:: PROVIDED DATA

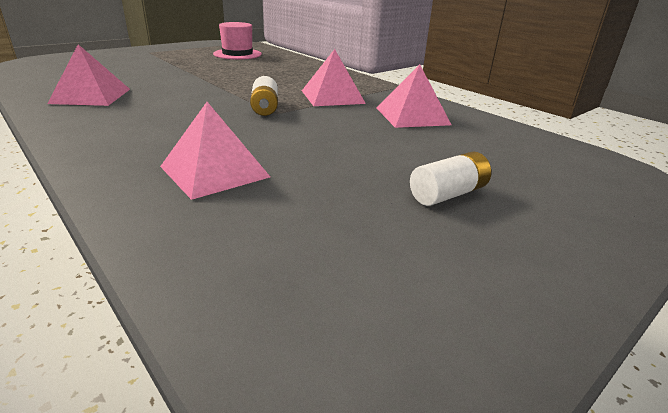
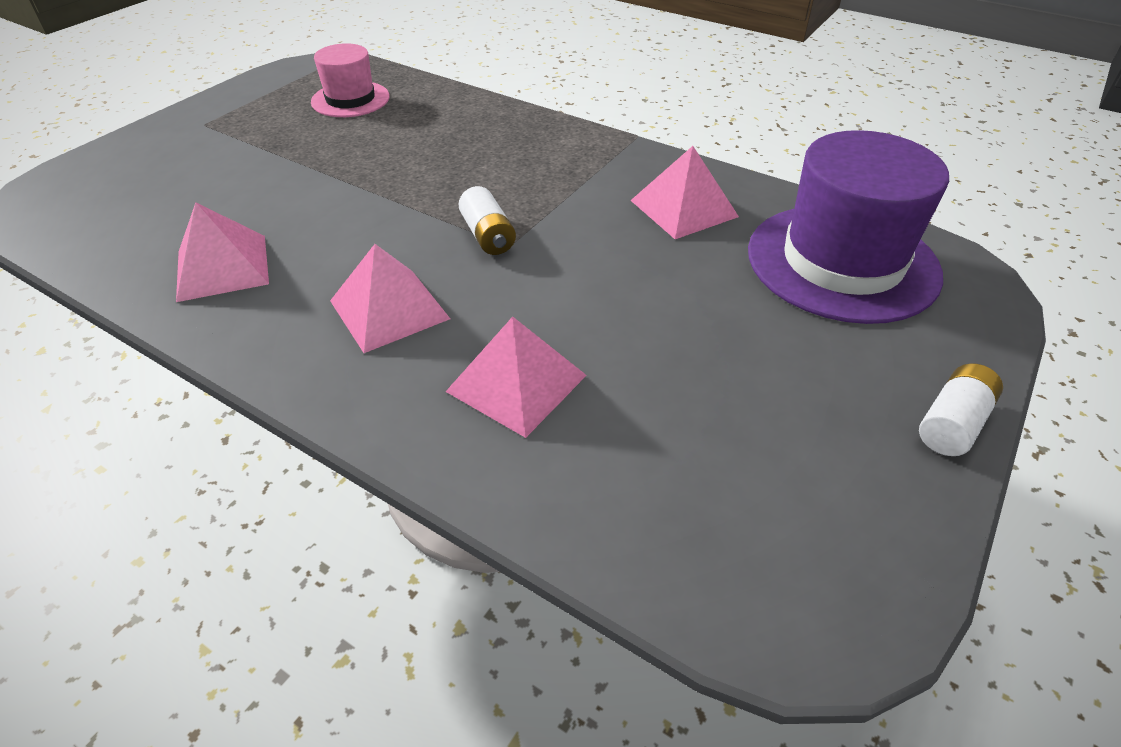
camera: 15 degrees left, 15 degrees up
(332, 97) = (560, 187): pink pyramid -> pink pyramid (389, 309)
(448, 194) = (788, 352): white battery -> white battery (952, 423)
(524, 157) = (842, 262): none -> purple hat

::::
:: PROVIDED DATA

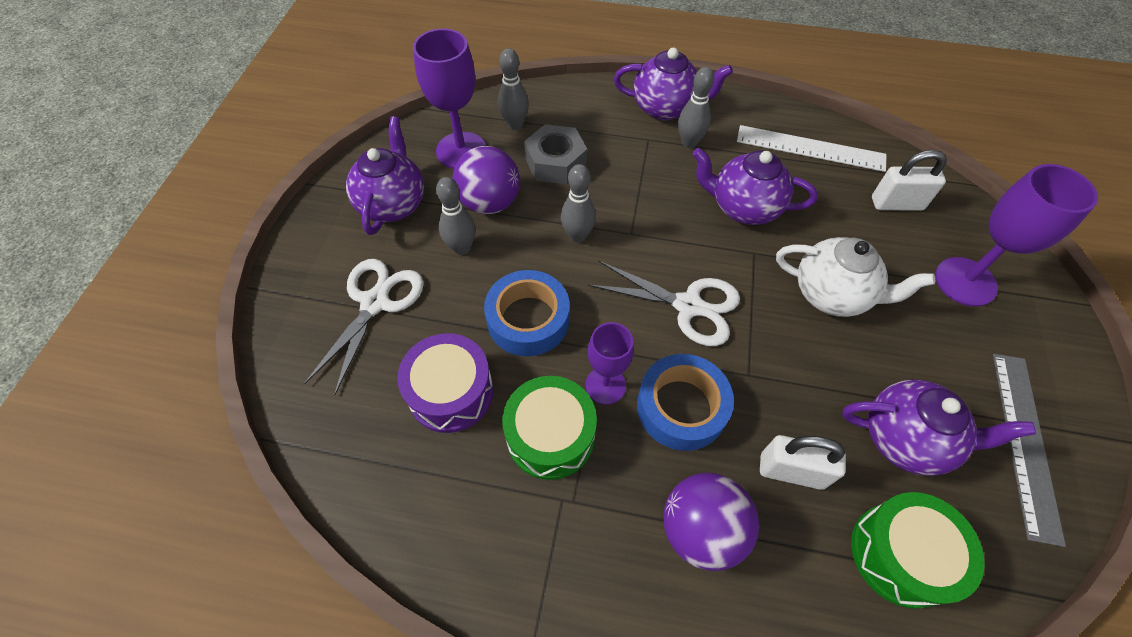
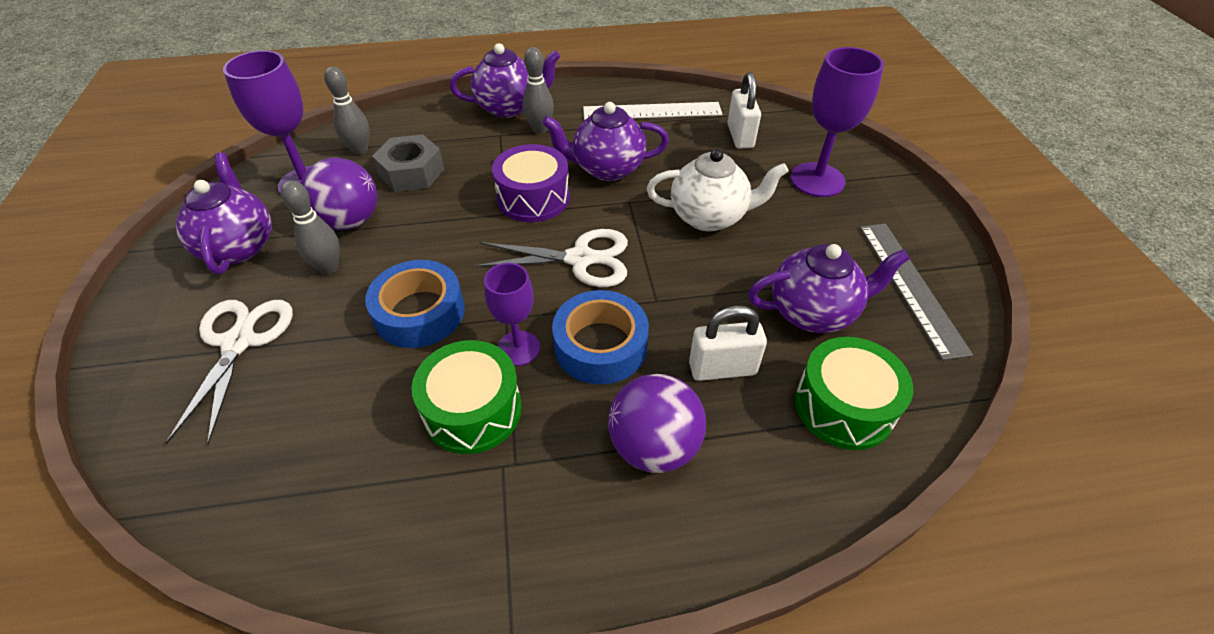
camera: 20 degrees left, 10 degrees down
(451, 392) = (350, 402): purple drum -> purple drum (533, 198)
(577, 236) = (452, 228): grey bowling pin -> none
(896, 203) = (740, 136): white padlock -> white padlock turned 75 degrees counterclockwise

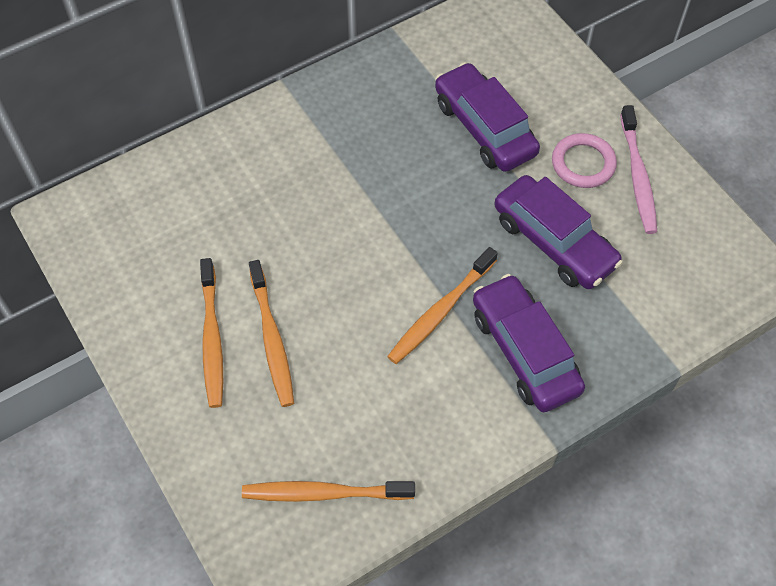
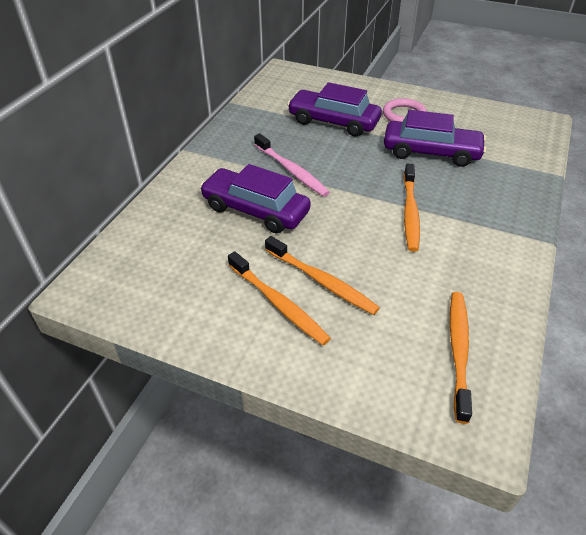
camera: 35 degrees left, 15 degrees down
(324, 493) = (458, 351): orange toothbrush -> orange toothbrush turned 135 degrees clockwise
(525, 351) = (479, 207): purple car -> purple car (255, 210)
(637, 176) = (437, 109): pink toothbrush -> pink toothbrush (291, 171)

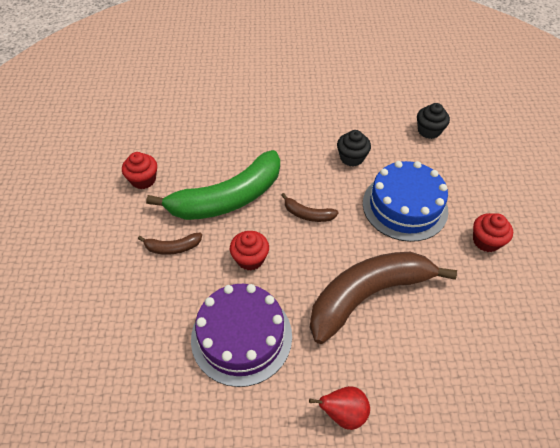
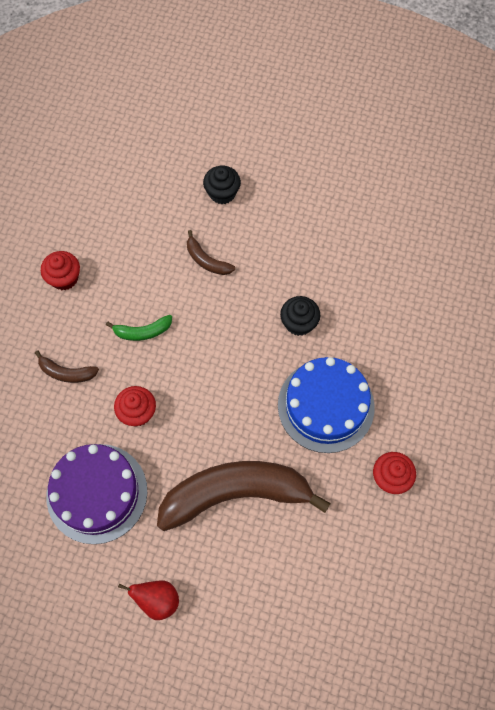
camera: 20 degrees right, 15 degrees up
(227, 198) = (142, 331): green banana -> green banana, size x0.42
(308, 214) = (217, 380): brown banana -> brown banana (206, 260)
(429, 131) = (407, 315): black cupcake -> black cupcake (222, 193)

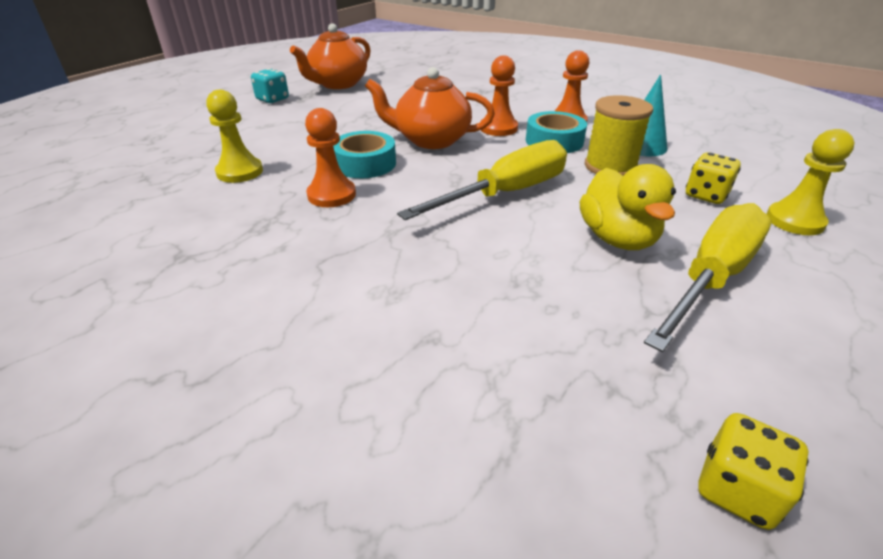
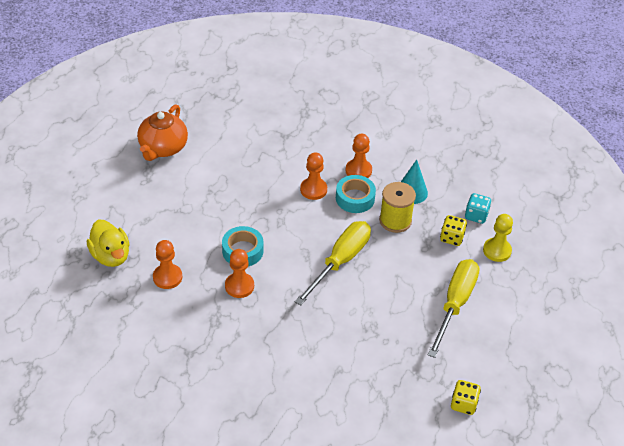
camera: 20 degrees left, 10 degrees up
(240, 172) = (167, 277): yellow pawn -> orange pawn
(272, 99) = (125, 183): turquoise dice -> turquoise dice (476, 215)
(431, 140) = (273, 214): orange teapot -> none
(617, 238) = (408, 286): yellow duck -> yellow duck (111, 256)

::::
:: PROVIDED DATA

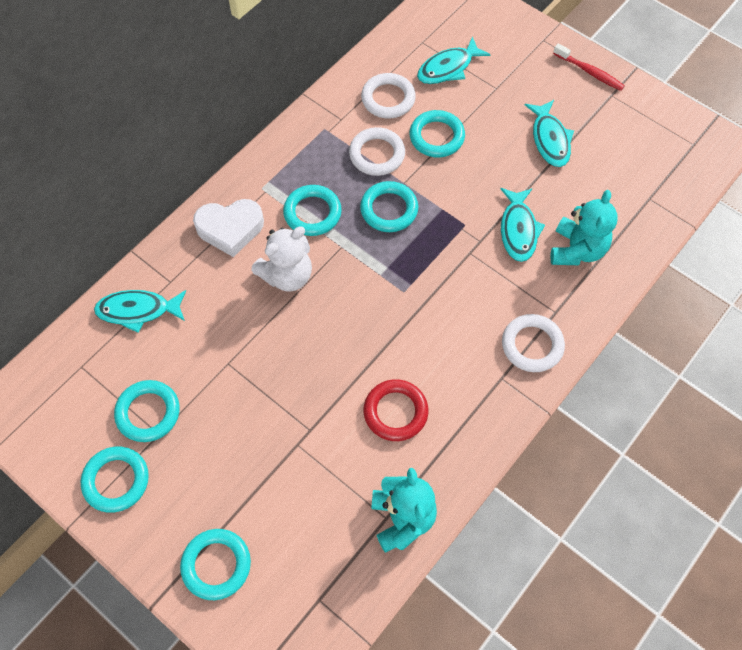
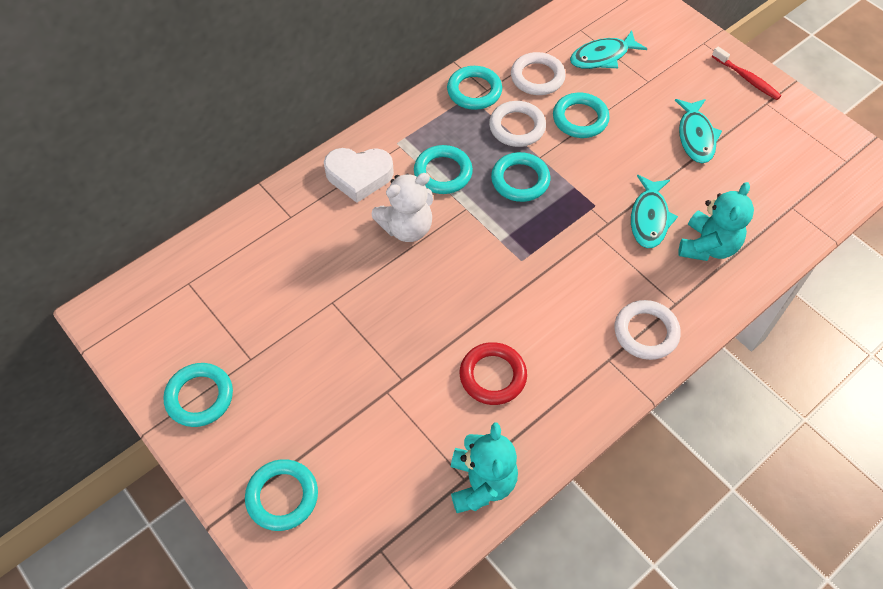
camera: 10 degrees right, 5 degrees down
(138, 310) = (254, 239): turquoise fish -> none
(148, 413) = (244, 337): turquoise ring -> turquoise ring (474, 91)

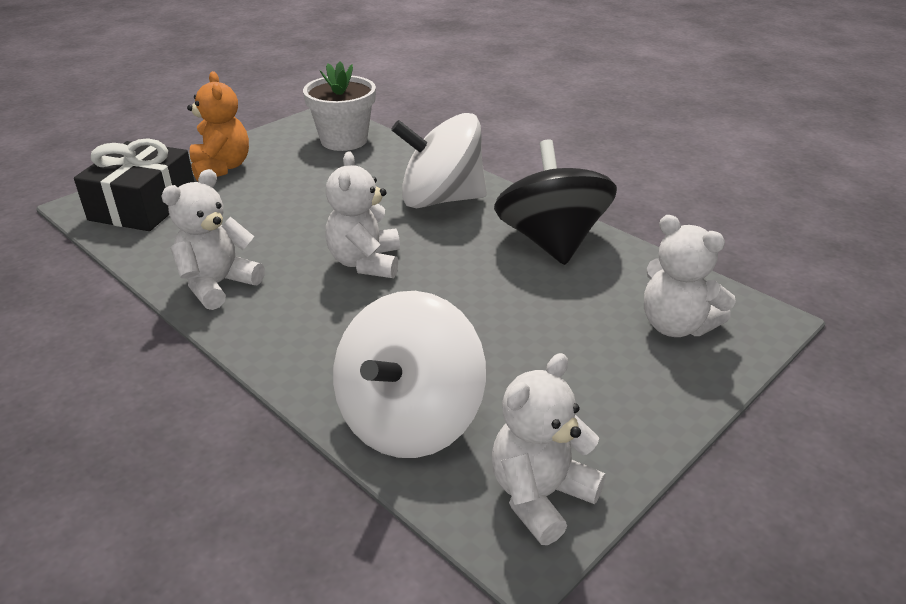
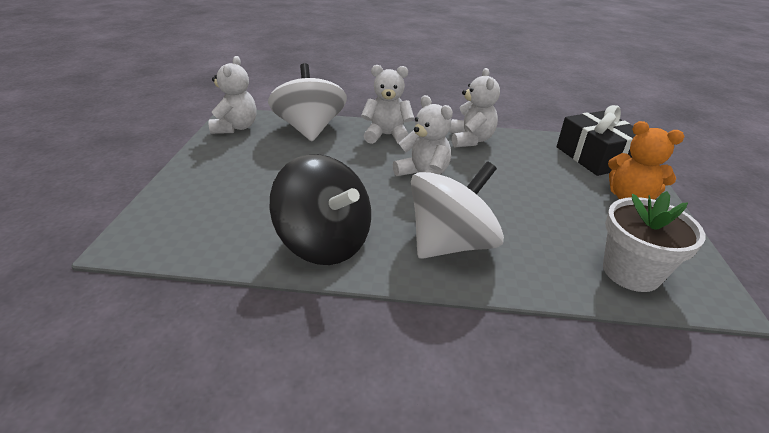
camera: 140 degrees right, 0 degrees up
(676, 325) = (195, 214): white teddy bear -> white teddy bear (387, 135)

::::

* _REQUIRED ACTION_: Search the records for the word "white". Copy every line that has it.

* _EXERCISE OUTPUT_:
(448, 194) = (788, 352): white battery -> white battery (952, 423)
(896, 203) = (740, 136): white padlock -> white padlock turned 75 degrees counterclockwise
(676, 325) = (195, 214): white teddy bear -> white teddy bear (387, 135)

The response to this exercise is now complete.